EXERCISE: A word-for-word restatement of every entry is what is needed here.

EXERCISE DATA:

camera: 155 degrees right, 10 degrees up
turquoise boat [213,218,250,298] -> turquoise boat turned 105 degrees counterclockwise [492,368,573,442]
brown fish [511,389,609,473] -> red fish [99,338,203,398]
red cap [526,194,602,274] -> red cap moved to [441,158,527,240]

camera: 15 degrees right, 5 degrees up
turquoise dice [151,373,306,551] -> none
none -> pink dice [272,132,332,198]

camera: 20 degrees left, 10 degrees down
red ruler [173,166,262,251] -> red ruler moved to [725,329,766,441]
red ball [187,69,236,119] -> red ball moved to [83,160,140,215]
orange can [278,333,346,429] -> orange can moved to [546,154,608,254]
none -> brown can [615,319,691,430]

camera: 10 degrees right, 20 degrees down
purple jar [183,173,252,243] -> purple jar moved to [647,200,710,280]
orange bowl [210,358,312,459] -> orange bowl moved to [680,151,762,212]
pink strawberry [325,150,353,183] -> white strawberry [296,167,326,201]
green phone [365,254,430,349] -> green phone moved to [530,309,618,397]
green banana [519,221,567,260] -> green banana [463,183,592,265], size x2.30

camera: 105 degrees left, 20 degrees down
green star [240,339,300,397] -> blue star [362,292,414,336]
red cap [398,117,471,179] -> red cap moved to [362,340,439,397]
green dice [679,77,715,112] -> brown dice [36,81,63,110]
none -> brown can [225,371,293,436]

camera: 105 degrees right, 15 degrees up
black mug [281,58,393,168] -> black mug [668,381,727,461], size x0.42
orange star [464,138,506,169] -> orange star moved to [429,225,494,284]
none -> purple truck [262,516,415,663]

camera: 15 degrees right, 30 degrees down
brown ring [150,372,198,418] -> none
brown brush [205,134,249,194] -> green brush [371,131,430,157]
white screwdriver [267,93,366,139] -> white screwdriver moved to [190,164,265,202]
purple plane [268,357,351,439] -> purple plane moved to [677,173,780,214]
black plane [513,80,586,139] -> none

TASK RESULT:
camera: 155 degrees right, 10 degrees up
turquoise boat [213,218,250,298] -> turquoise boat turned 105 degrees counterclockwise [492,368,573,442]
brown fish [511,389,609,473] -> red fish [99,338,203,398]
red cap [526,194,602,274] -> red cap moved to [441,158,527,240]

camera: 15 degrees right, 5 degrees up
turquoise dice [151,373,306,551] -> none
none -> pink dice [272,132,332,198]

camera: 20 degrees left, 10 degrees down
red ruler [173,166,262,251] -> red ruler moved to [725,329,766,441]
red ball [187,69,236,119] -> red ball moved to [83,160,140,215]
orange can [278,333,346,429] -> orange can moved to [546,154,608,254]
none -> brown can [615,319,691,430]

camera: 10 degrees right, 20 degrees down
purple jar [183,173,252,243] -> purple jar moved to [647,200,710,280]
orange bowl [210,358,312,459] -> orange bowl moved to [680,151,762,212]
pink strawberry [325,150,353,183] -> white strawberry [296,167,326,201]
green phone [365,254,430,349] -> green phone moved to [530,309,618,397]
green banana [519,221,567,260] -> green banana [463,183,592,265], size x2.30

camera: 105 degrees left, 20 degrees down
green star [240,339,300,397] -> blue star [362,292,414,336]
red cap [398,117,471,179] -> red cap moved to [362,340,439,397]
green dice [679,77,715,112] -> brown dice [36,81,63,110]
none -> brown can [225,371,293,436]

camera: 105 degrees right, 15 degrees up
black mug [281,58,393,168] -> black mug [668,381,727,461], size x0.42
orange star [464,138,506,169] -> orange star moved to [429,225,494,284]
none -> purple truck [262,516,415,663]

camera: 15 degrees right, 30 degrees down
brown ring [150,372,198,418] -> none
brown brush [205,134,249,194] -> green brush [371,131,430,157]
white screwdriver [267,93,366,139] -> white screwdriver moved to [190,164,265,202]
purple plane [268,357,351,439] -> purple plane moved to [677,173,780,214]
black plane [513,80,586,139] -> none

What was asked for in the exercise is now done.